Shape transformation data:
━━━
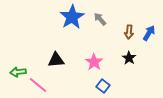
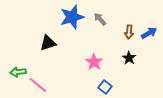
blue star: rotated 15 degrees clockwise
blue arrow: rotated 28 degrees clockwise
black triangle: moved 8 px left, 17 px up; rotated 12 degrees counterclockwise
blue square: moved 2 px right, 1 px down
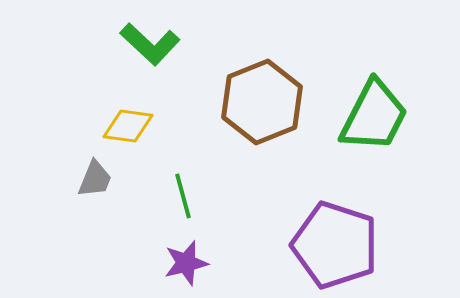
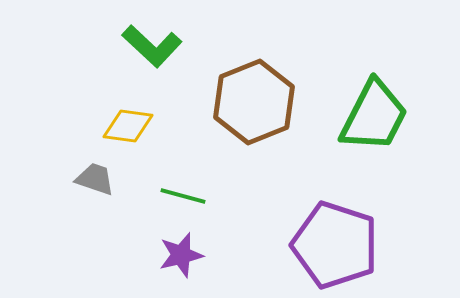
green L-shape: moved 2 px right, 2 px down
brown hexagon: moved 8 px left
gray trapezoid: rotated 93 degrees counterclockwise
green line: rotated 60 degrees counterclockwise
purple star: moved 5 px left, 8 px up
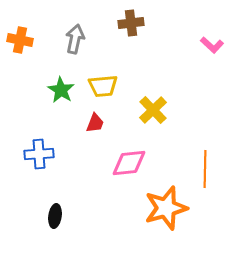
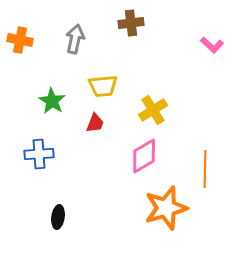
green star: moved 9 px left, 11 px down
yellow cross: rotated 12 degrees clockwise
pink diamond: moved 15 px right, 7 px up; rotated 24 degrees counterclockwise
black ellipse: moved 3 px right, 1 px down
━━━
**Directions for this task**. Every record gets retyped exactly; no picture goes into the copy.

**Solution to the problem**.
blue star: rotated 15 degrees clockwise
blue arrow: rotated 28 degrees clockwise
black triangle: moved 8 px left, 17 px up; rotated 12 degrees counterclockwise
blue square: moved 2 px right, 1 px down
green L-shape: moved 2 px right, 2 px down
brown hexagon: moved 8 px left
gray trapezoid: rotated 93 degrees counterclockwise
green line: rotated 60 degrees counterclockwise
purple star: moved 5 px left, 8 px up
green star: moved 9 px left, 11 px down
yellow cross: rotated 12 degrees clockwise
pink diamond: moved 15 px right, 7 px up; rotated 24 degrees counterclockwise
black ellipse: moved 3 px right, 1 px down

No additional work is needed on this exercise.